§ **PROBLEM TO WORK ON**
Please output every record below exactly as written, leaving out any pictures.

Difference listings

= = =

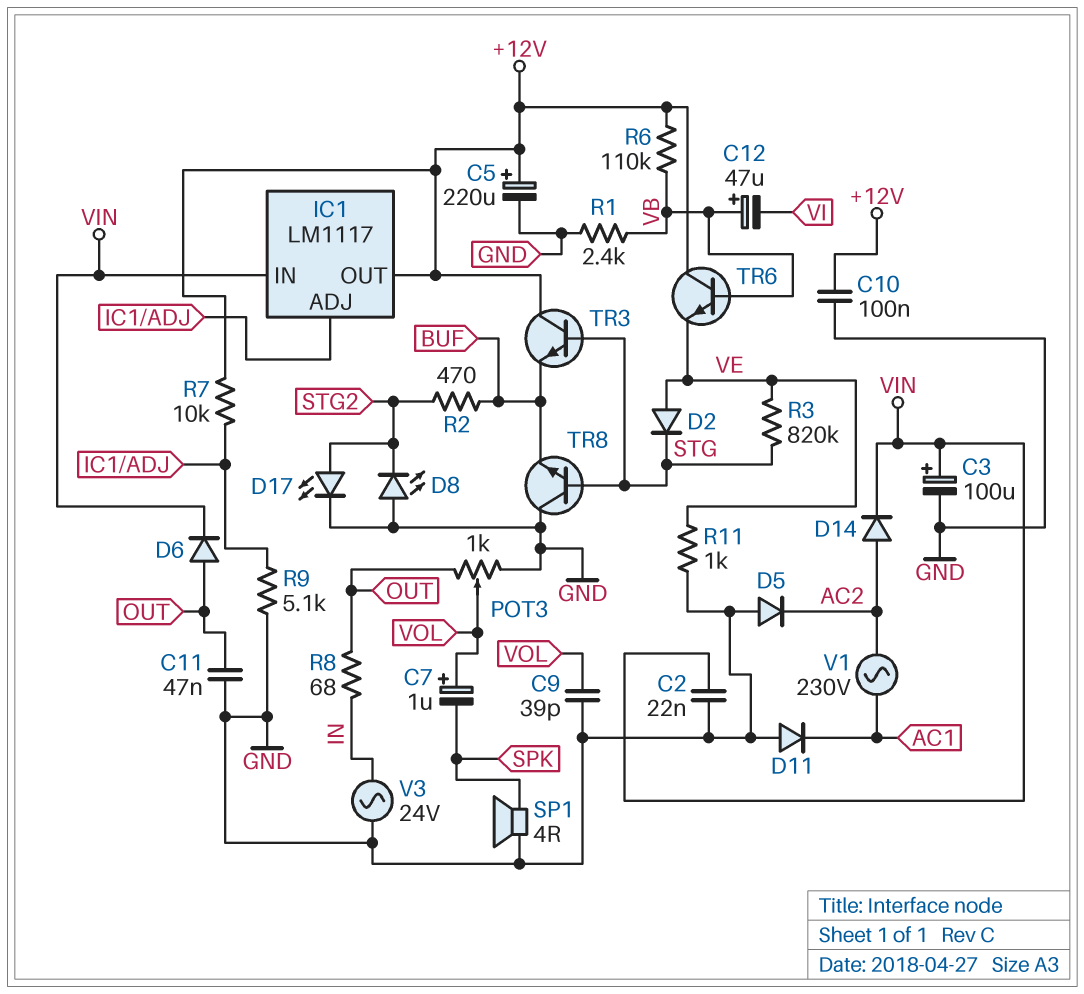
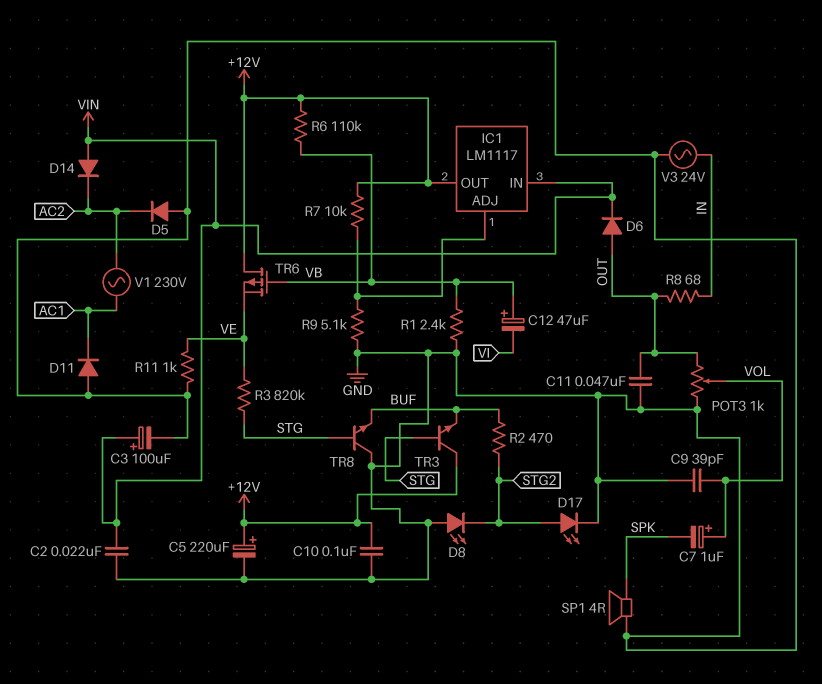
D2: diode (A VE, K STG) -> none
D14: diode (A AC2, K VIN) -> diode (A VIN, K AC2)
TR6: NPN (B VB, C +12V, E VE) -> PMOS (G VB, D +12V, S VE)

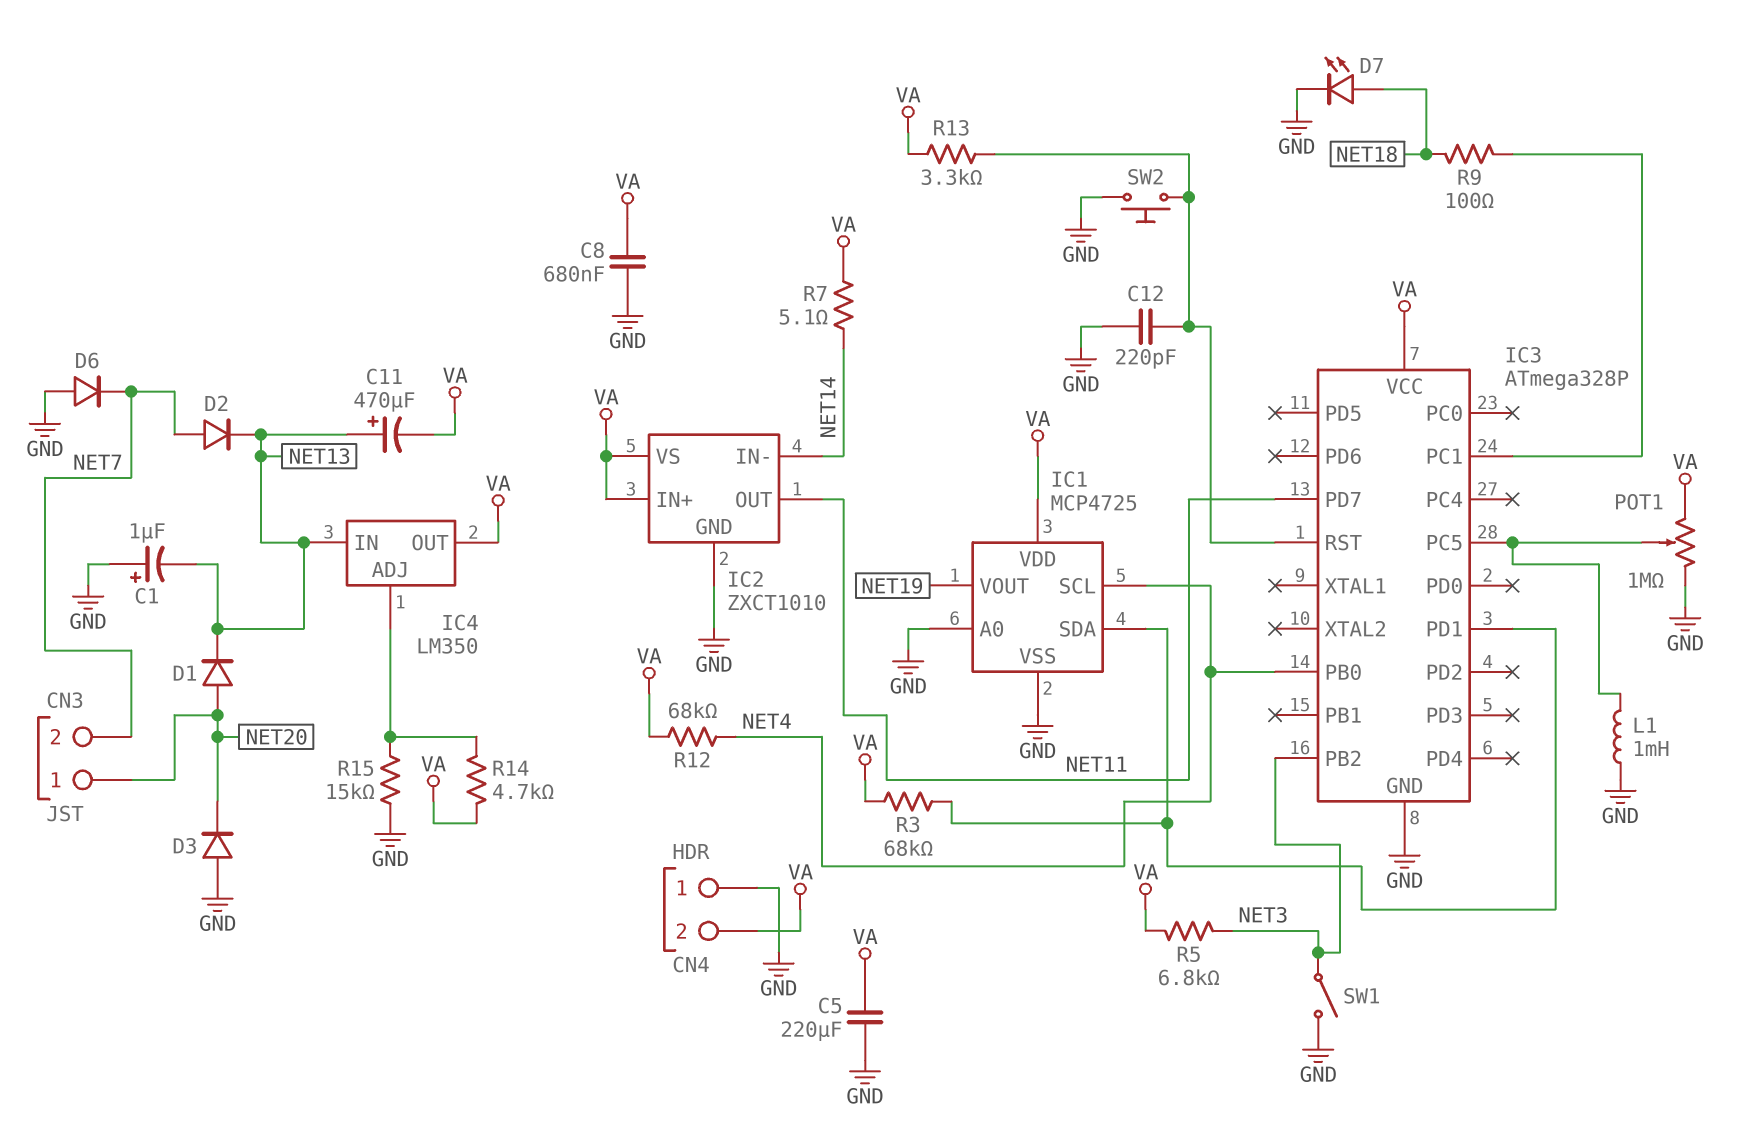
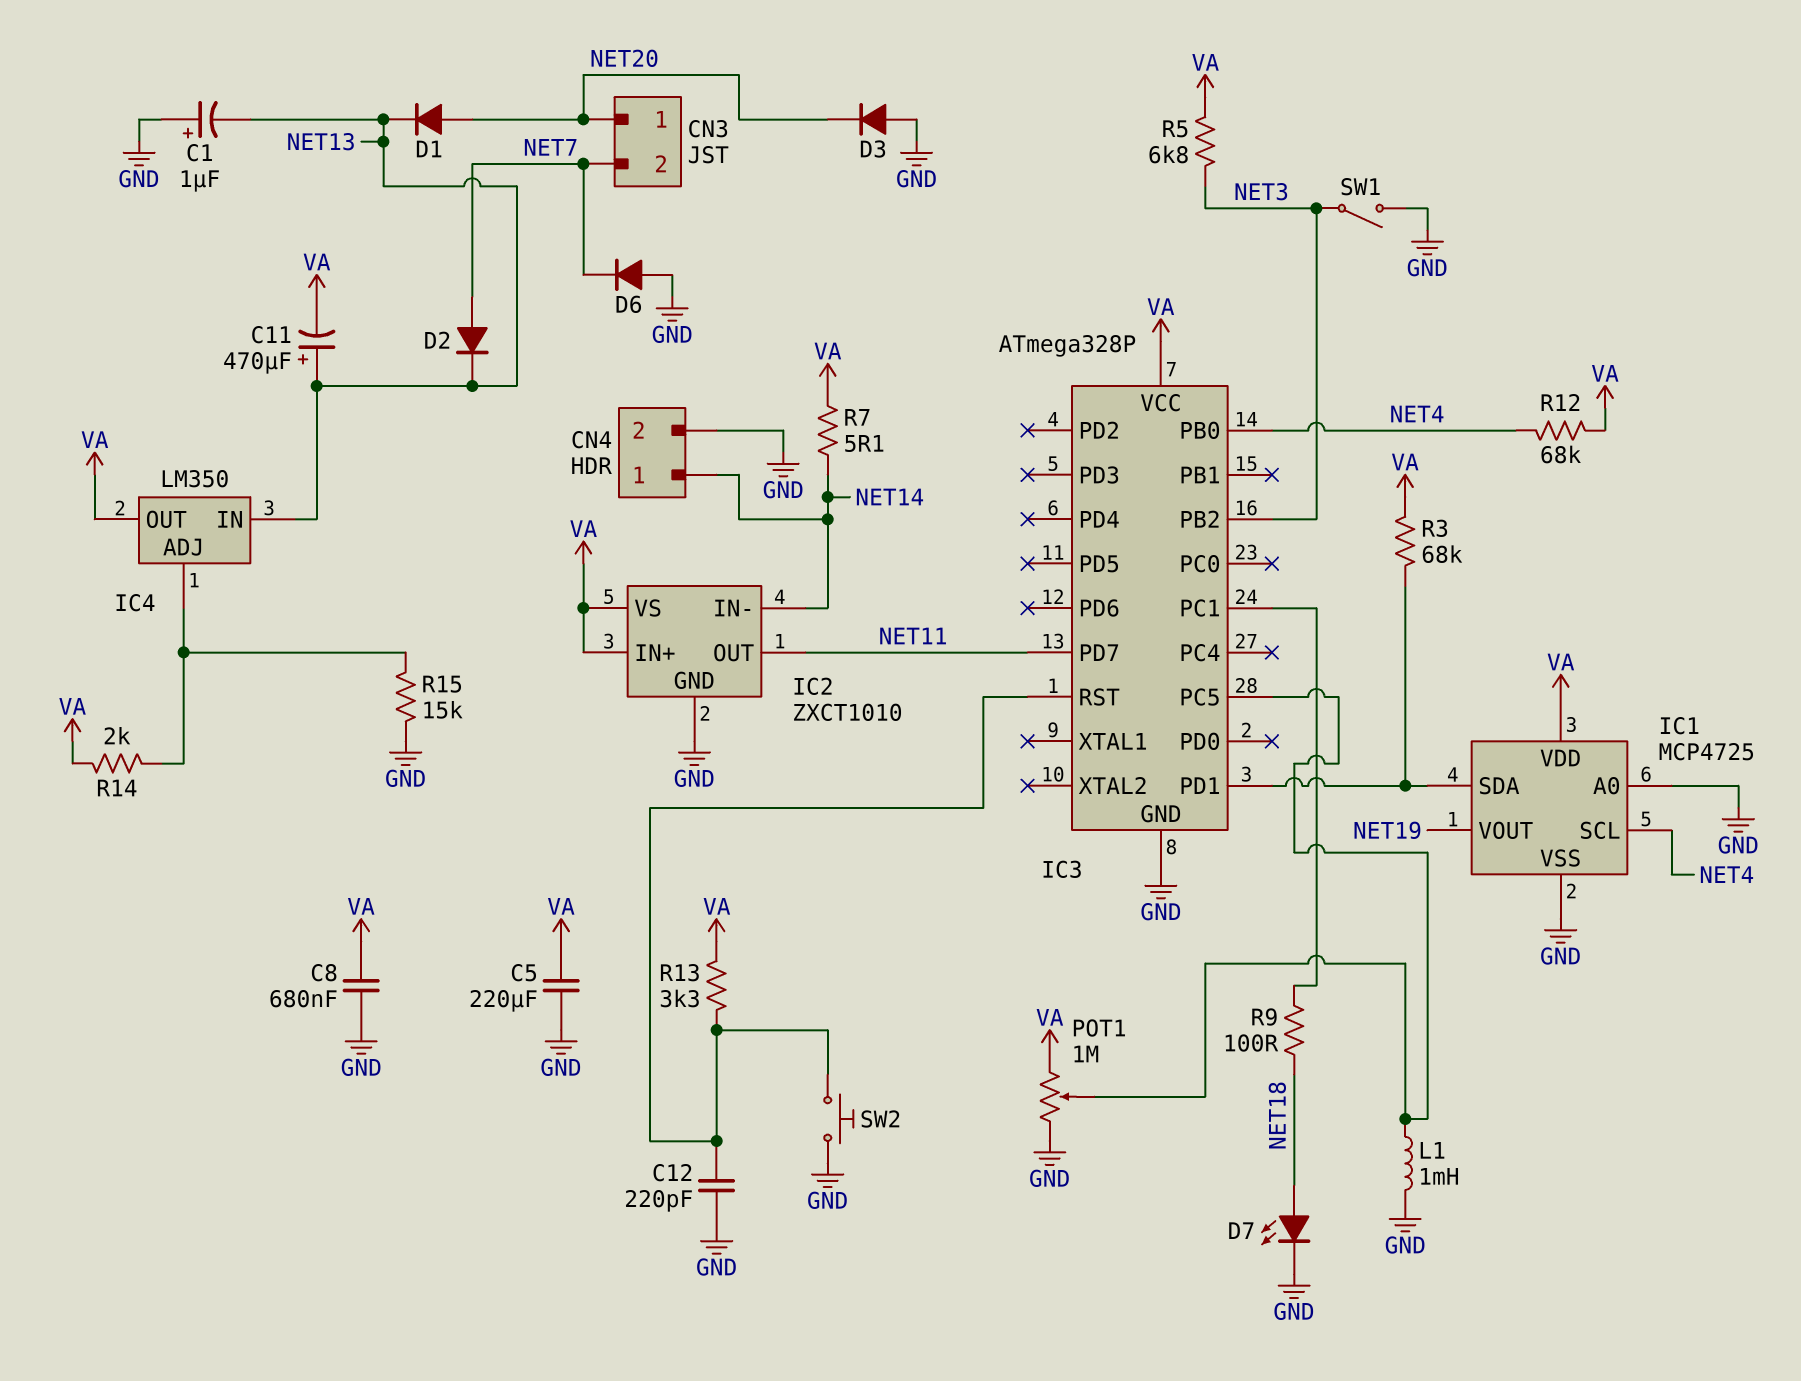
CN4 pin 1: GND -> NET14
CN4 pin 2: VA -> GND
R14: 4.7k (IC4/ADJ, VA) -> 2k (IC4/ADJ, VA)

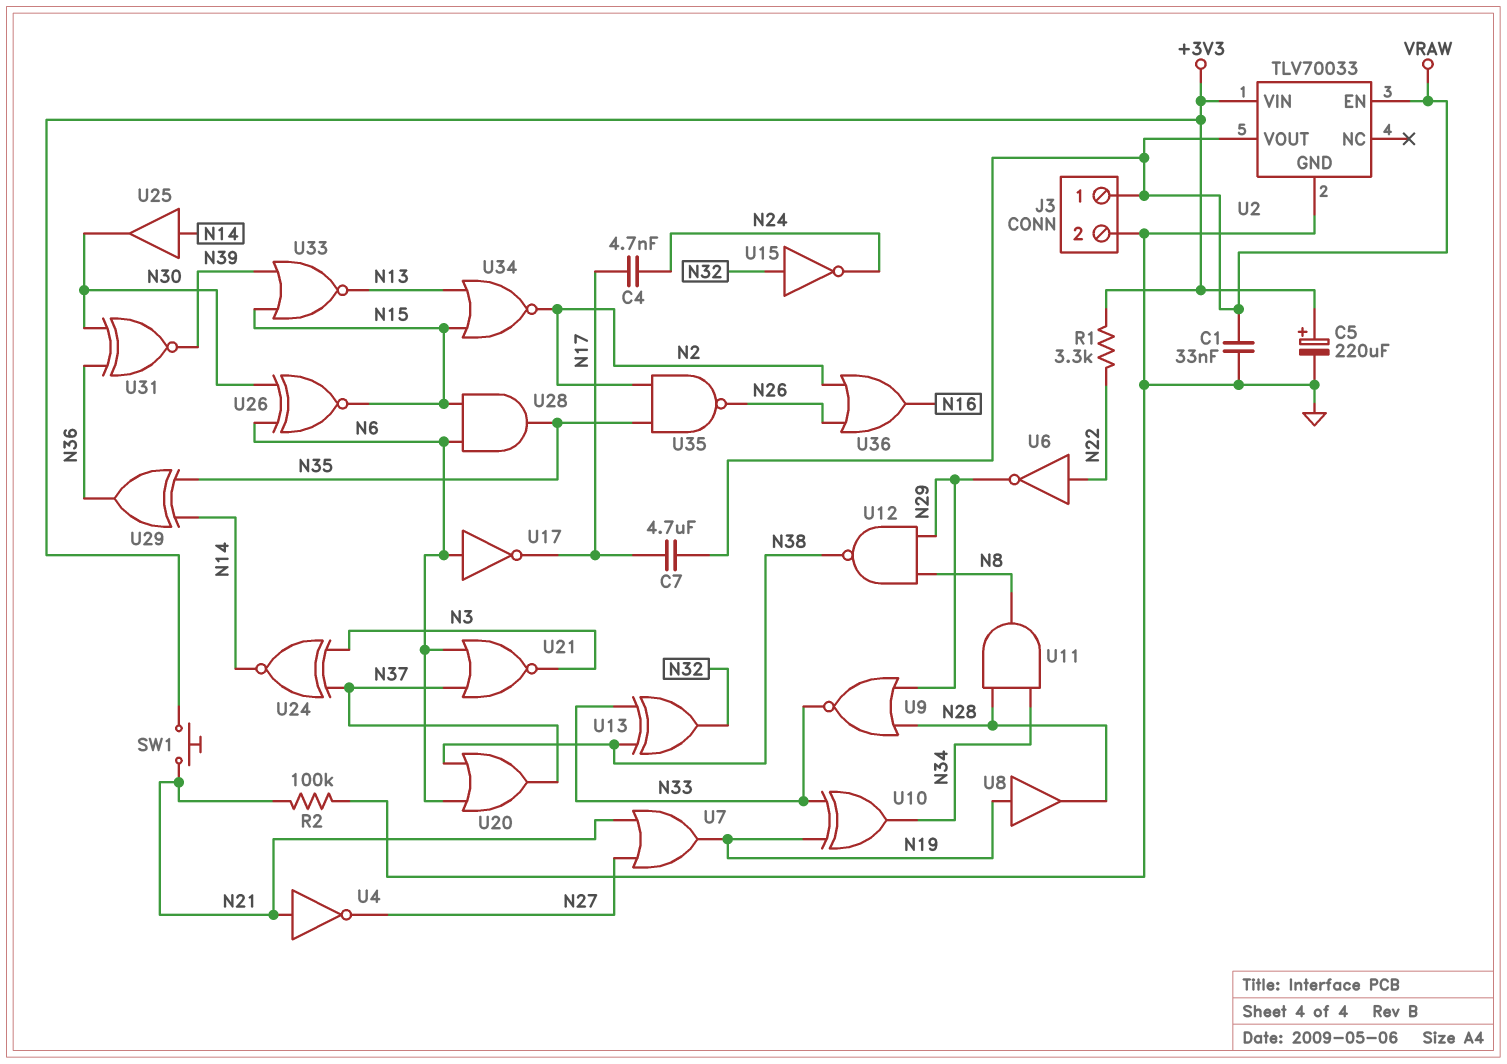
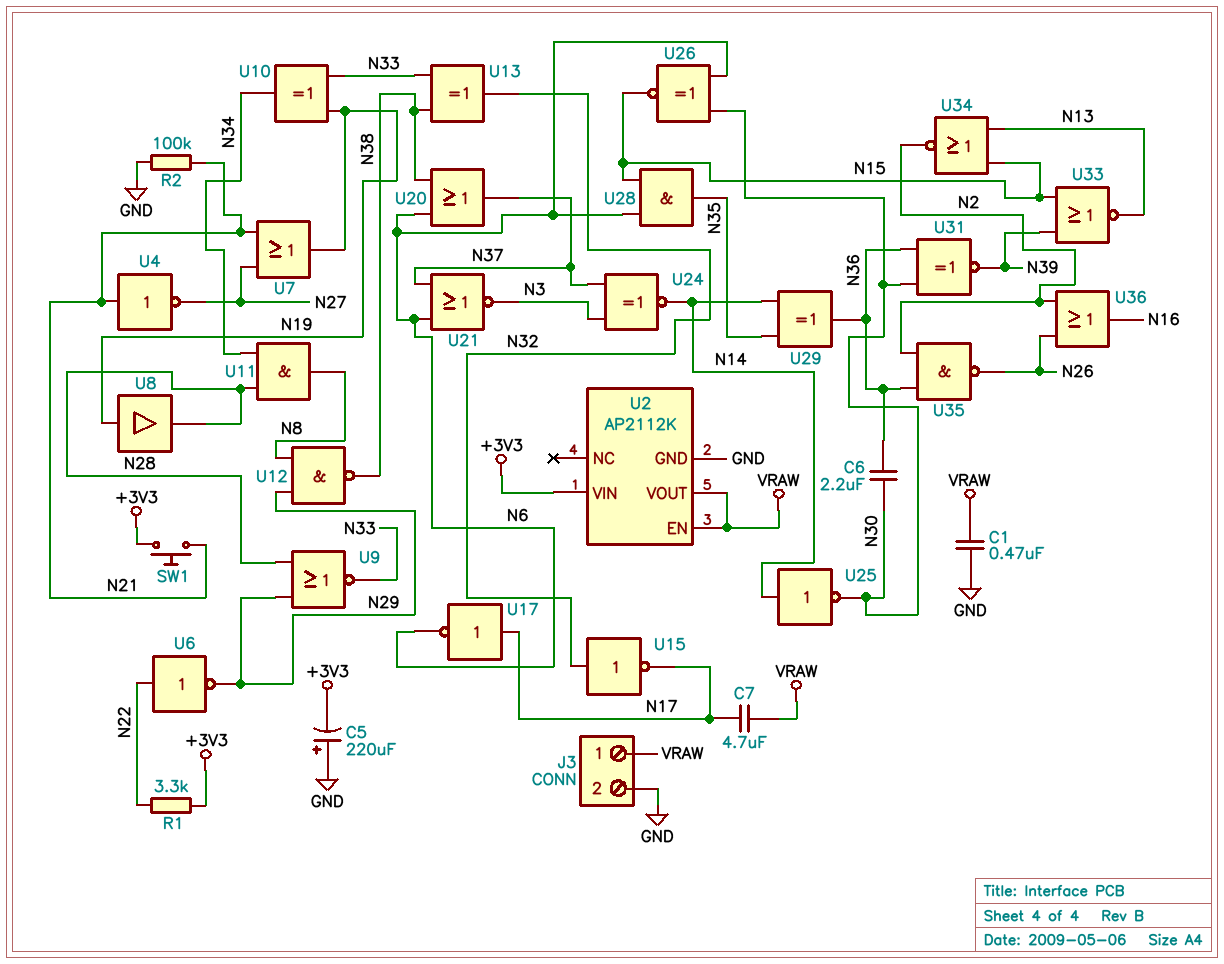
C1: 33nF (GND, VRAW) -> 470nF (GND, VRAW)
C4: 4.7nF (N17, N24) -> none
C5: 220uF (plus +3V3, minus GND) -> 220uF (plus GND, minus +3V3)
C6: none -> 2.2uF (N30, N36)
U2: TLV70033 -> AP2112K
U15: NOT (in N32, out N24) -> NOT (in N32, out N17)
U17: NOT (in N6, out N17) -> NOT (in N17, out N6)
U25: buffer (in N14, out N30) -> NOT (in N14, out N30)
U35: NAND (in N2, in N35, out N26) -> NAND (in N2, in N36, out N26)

= = =

§ **ANSWER SECTION**
D2: diode (A VE, K STG) -> none
D14: diode (A AC2, K VIN) -> diode (A VIN, K AC2)
TR6: NPN (B VB, C +12V, E VE) -> PMOS (G VB, D +12V, S VE)

CN4 pin 1: GND -> NET14
CN4 pin 2: VA -> GND
R14: 4.7k (IC4/ADJ, VA) -> 2k (IC4/ADJ, VA)

C1: 33nF (GND, VRAW) -> 470nF (GND, VRAW)
C4: 4.7nF (N17, N24) -> none
C5: 220uF (plus +3V3, minus GND) -> 220uF (plus GND, minus +3V3)
C6: none -> 2.2uF (N30, N36)
U2: TLV70033 -> AP2112K
U15: NOT (in N32, out N24) -> NOT (in N32, out N17)
U17: NOT (in N6, out N17) -> NOT (in N17, out N6)
U25: buffer (in N14, out N30) -> NOT (in N14, out N30)
U35: NAND (in N2, in N35, out N26) -> NAND (in N2, in N36, out N26)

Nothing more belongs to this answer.